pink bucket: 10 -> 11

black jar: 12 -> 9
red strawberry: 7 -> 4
----
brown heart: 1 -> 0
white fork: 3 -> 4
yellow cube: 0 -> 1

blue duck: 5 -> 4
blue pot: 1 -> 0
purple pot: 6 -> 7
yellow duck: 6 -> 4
----
__What you should do__: An exact copy of the lines above between the line holding "pink bucket: 10 -> 11" and the line holding "red strawberry: 7 -> 4", inclusive, is the whole answer.

__Exercise solution__:
pink bucket: 10 -> 11

black jar: 12 -> 9
red strawberry: 7 -> 4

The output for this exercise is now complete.